*** Block opens ***

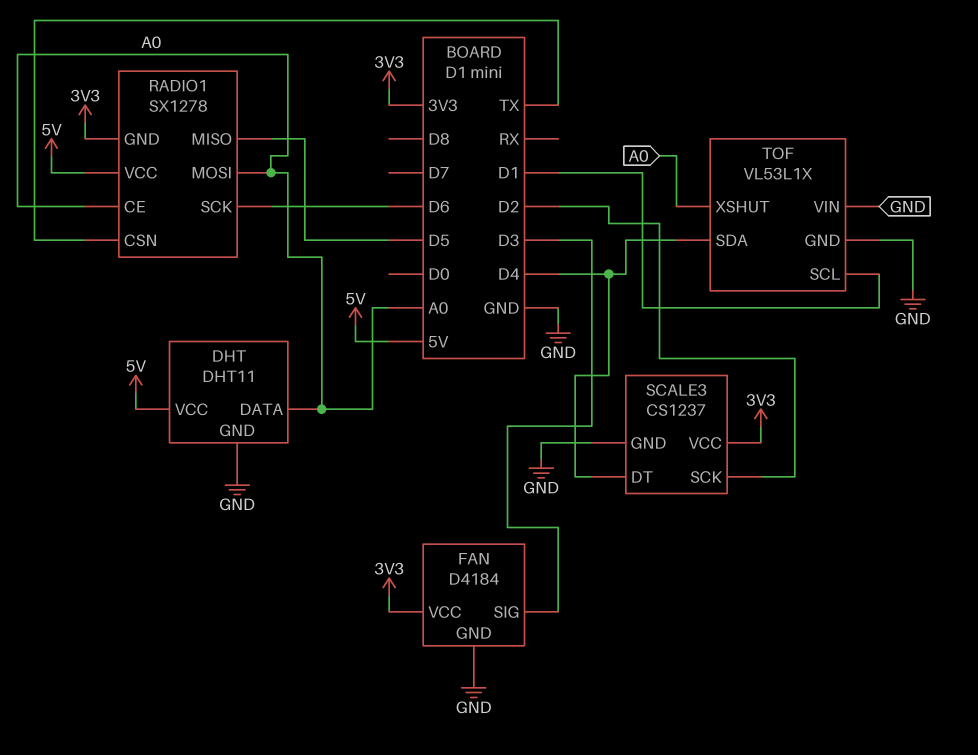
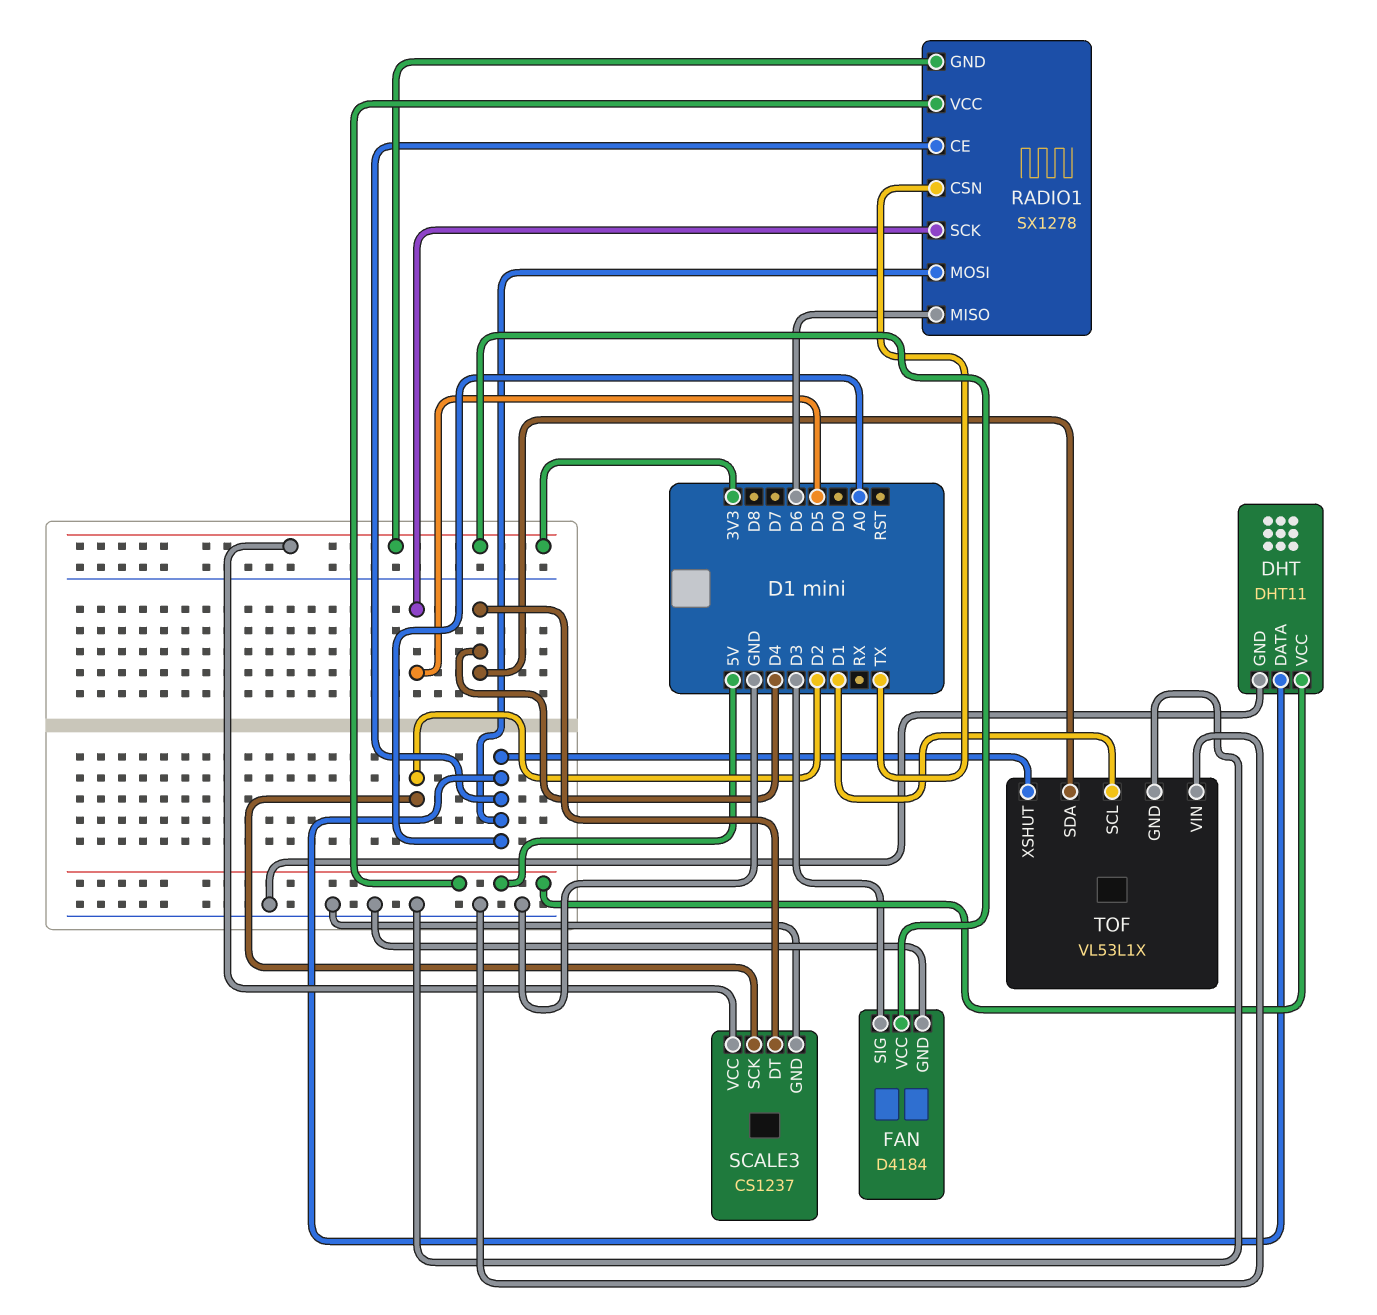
RADIO1 pin MISO: D5 -> D6
RADIO1 pin SCK: D6 -> D5

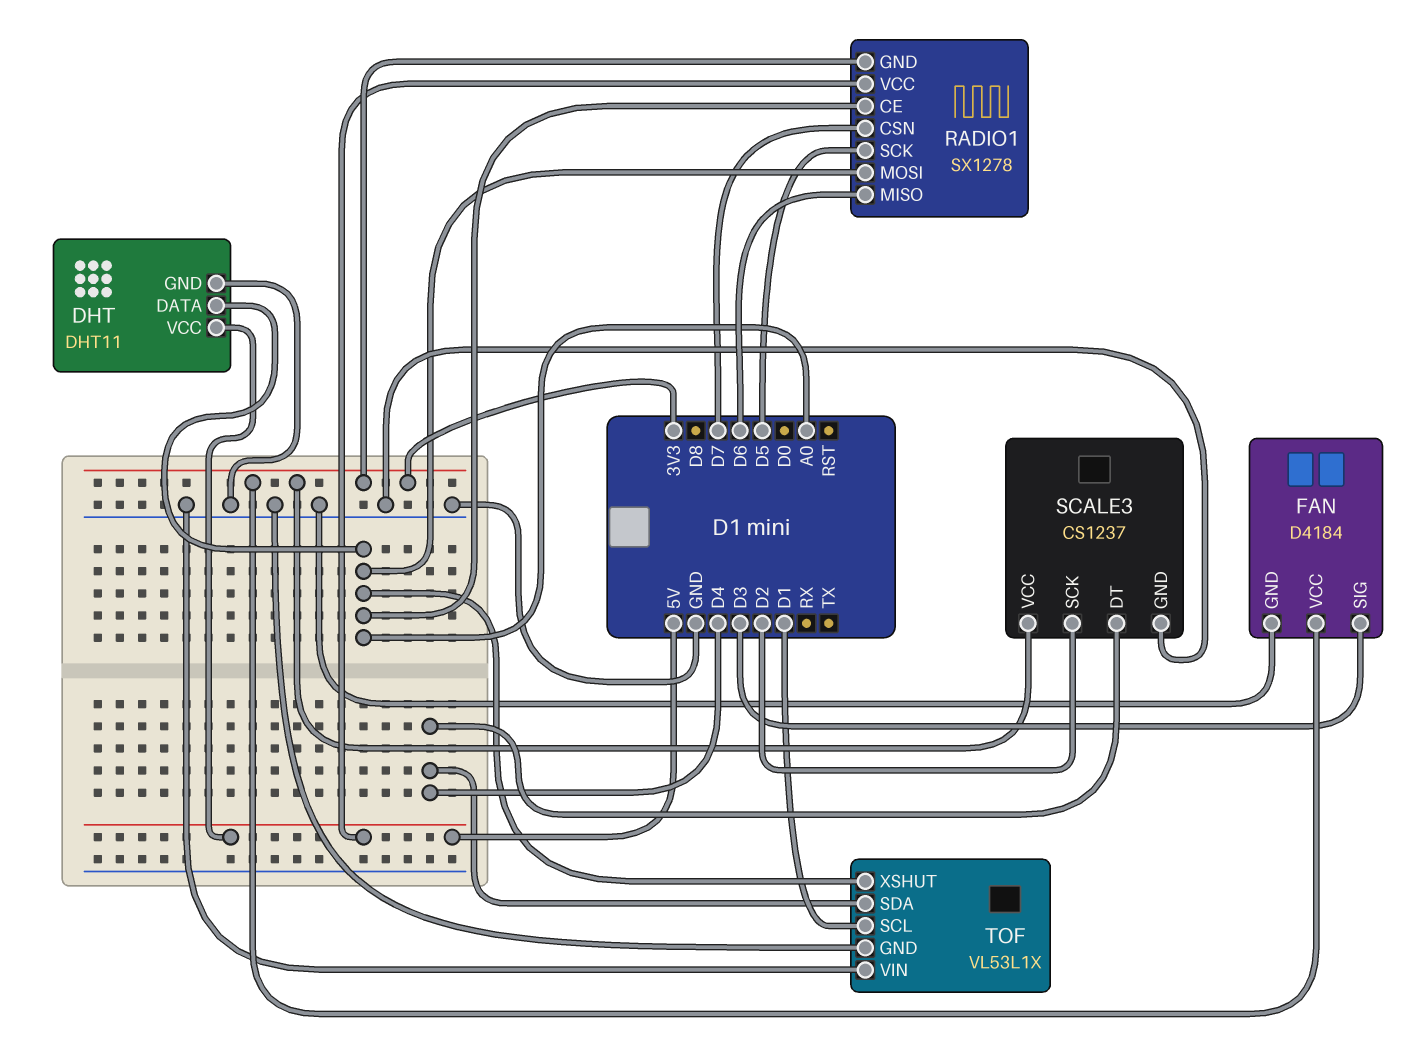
RADIO1 pin CSN: TX -> D7

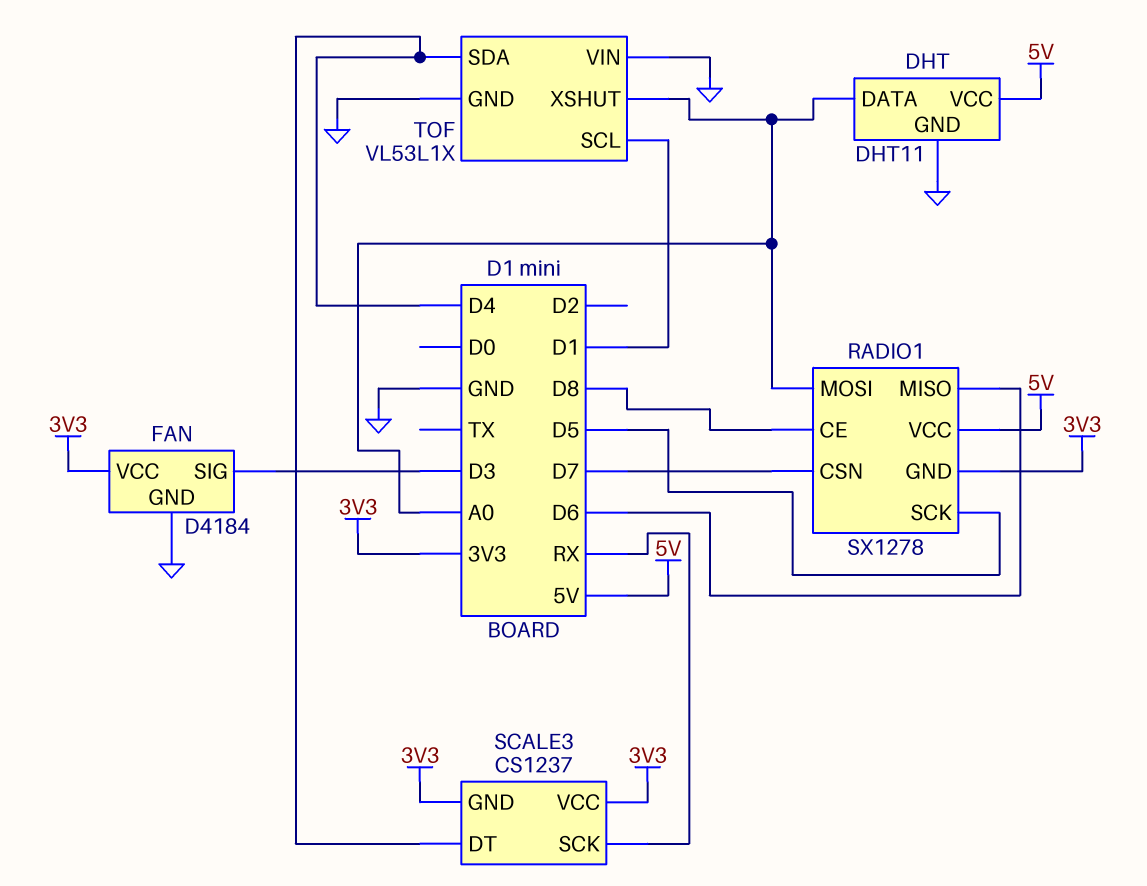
RADIO1 pin CE: A0 -> D8
SCALE3 pin GND: GND -> 3V3
SCALE3 pin SCK: D2 -> RX

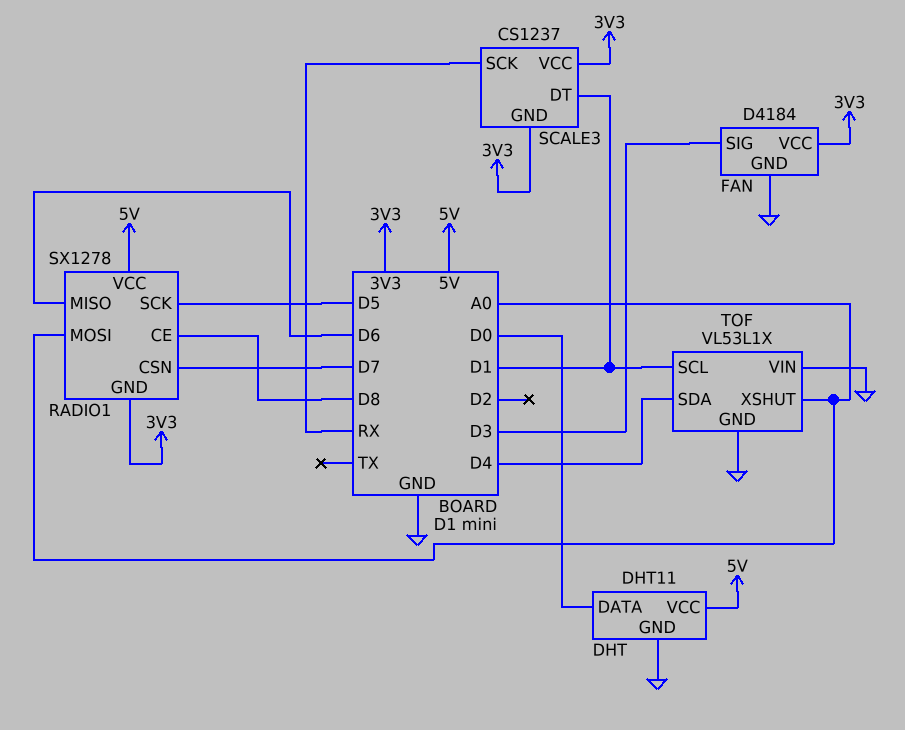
DHT pin DATA: A0 -> D0
SCALE3 pin DT: D4 -> D1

*** Block closes ***

▶ **EXERCISE AIM**: If a record holds a picture, leave the picture out and print everything else exactly.

▶ **TASK RESPONSE**:
RADIO1 pin MISO: D5 -> D6
RADIO1 pin SCK: D6 -> D5

RADIO1 pin CSN: TX -> D7

RADIO1 pin CE: A0 -> D8
SCALE3 pin GND: GND -> 3V3
SCALE3 pin SCK: D2 -> RX

DHT pin DATA: A0 -> D0
SCALE3 pin DT: D4 -> D1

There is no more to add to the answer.